ACTION ITEM
Pictures do not belong in the copy. Return all of the entries exactly.

(Extracted records)
--- --- ---

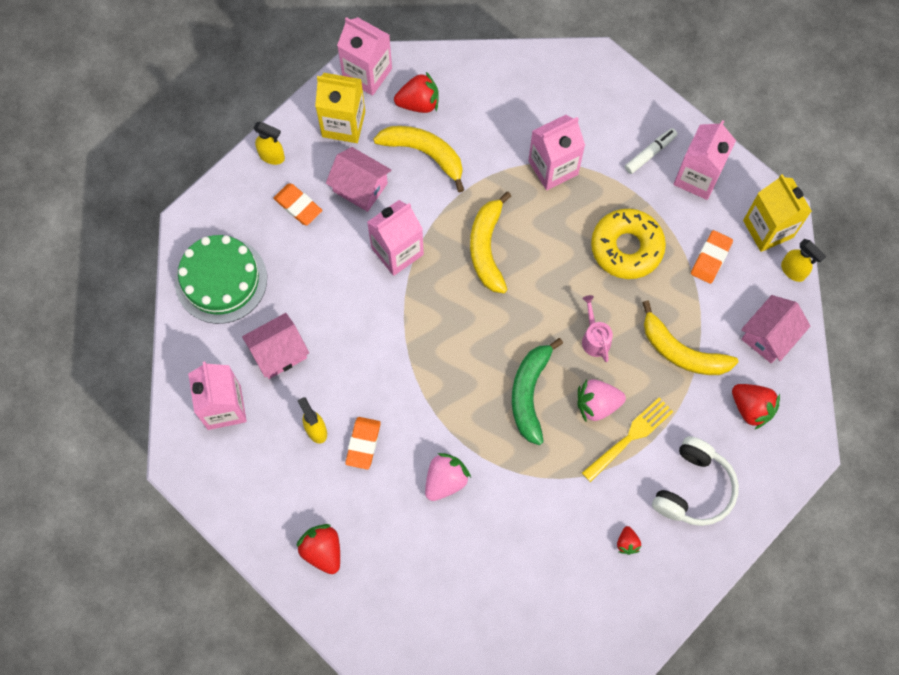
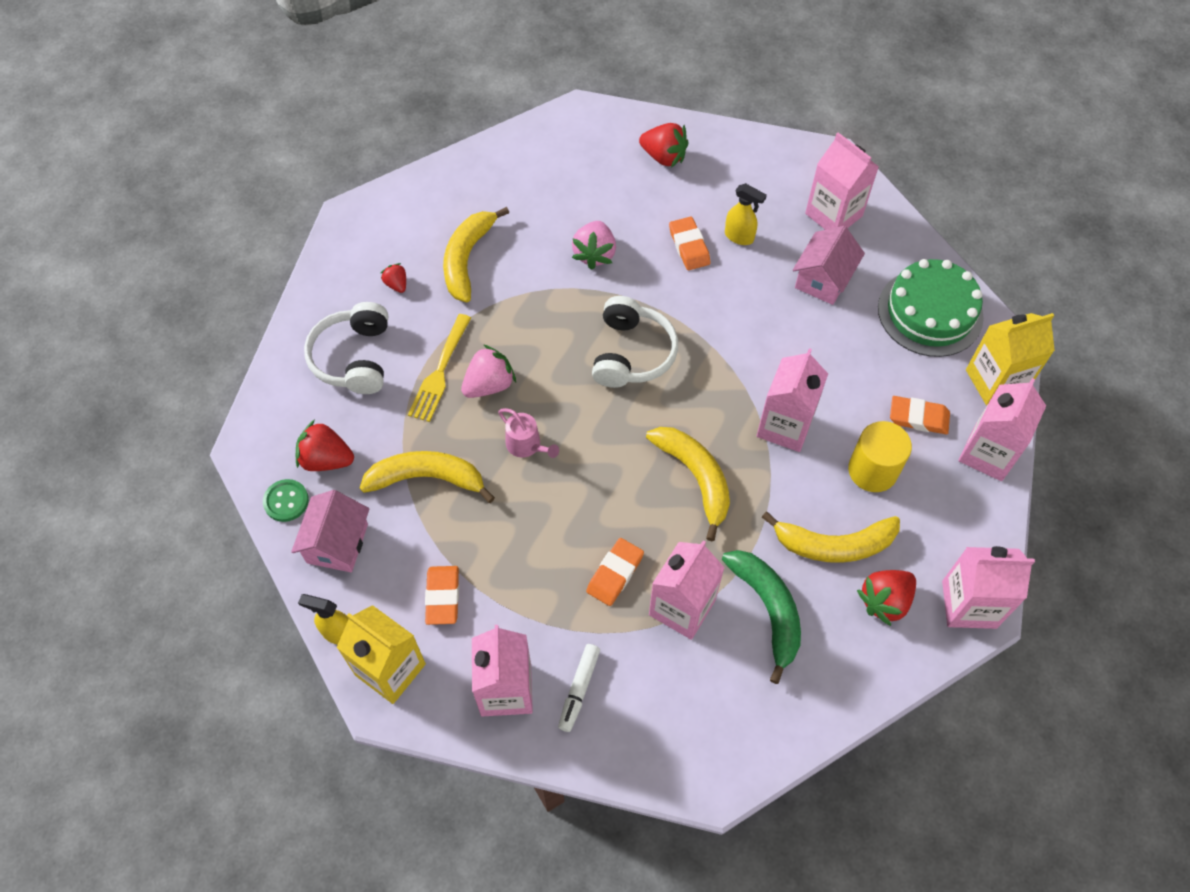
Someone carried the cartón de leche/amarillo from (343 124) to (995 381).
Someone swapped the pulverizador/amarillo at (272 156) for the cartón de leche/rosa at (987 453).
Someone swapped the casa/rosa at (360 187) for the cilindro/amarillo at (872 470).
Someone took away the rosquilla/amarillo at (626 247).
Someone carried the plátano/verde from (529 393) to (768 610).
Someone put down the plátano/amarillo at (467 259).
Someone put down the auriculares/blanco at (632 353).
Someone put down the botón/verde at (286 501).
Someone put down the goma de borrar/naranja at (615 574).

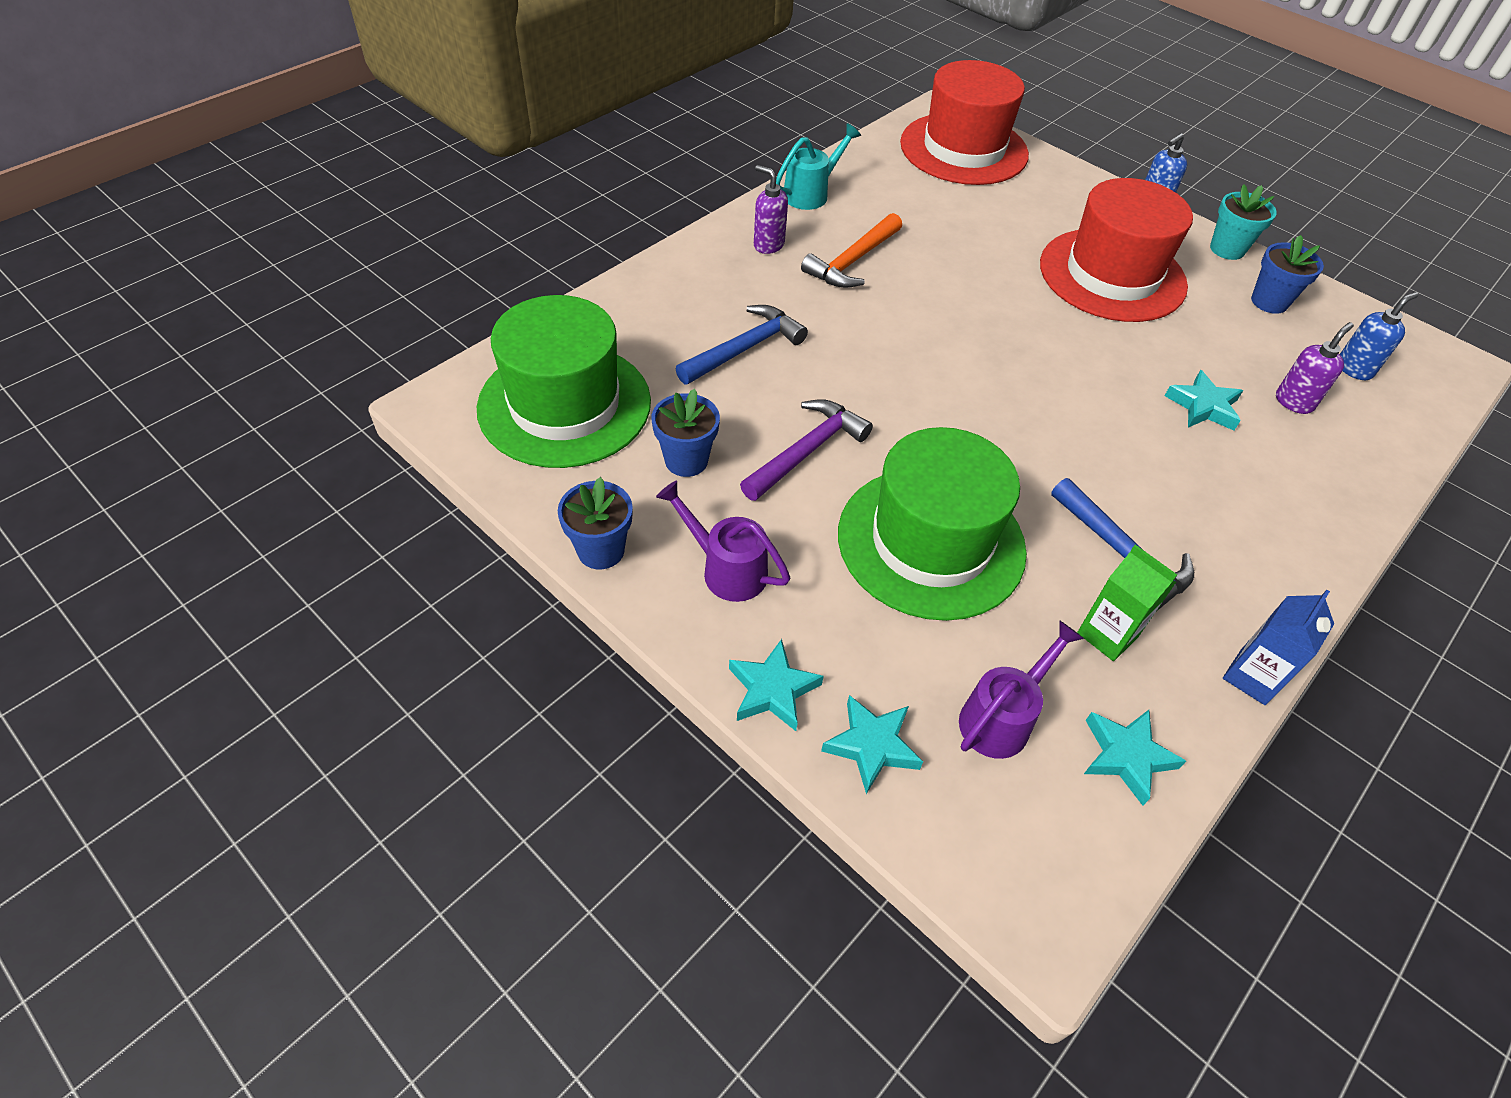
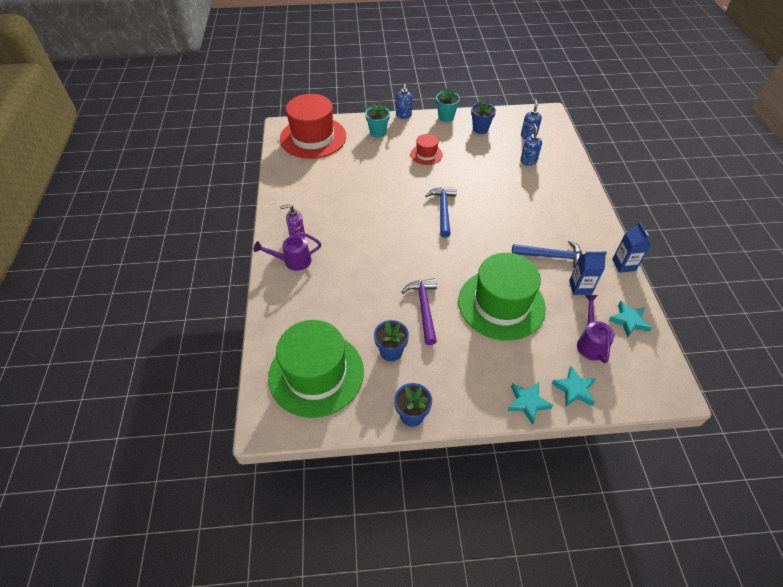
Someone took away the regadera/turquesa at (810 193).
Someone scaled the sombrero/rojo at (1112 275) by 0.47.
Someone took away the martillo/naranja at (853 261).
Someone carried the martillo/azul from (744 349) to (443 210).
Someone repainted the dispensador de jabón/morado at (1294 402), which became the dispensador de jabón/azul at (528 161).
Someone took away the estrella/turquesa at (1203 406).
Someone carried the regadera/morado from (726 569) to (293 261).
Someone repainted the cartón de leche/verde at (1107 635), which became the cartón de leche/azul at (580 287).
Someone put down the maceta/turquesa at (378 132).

--- --- ---

WRITTEN REPLY
Someone carried the cartón de leche/amarillo from (343 124) to (995 381).
Someone swapped the pulverizador/amarillo at (272 156) for the cartón de leche/rosa at (987 453).
Someone swapped the casa/rosa at (360 187) for the cilindro/amarillo at (872 470).
Someone took away the rosquilla/amarillo at (626 247).
Someone carried the plátano/verde from (529 393) to (768 610).
Someone put down the plátano/amarillo at (467 259).
Someone put down the auriculares/blanco at (632 353).
Someone put down the botón/verde at (286 501).
Someone put down the goma de borrar/naranja at (615 574).

Someone took away the regadera/turquesa at (810 193).
Someone scaled the sombrero/rojo at (1112 275) by 0.47.
Someone took away the martillo/naranja at (853 261).
Someone carried the martillo/azul from (744 349) to (443 210).
Someone repainted the dispensador de jabón/morado at (1294 402), which became the dispensador de jabón/azul at (528 161).
Someone took away the estrella/turquesa at (1203 406).
Someone carried the regadera/morado from (726 569) to (293 261).
Someone repainted the cartón de leche/verde at (1107 635), which became the cartón de leche/azul at (580 287).
Someone put down the maceta/turquesa at (378 132).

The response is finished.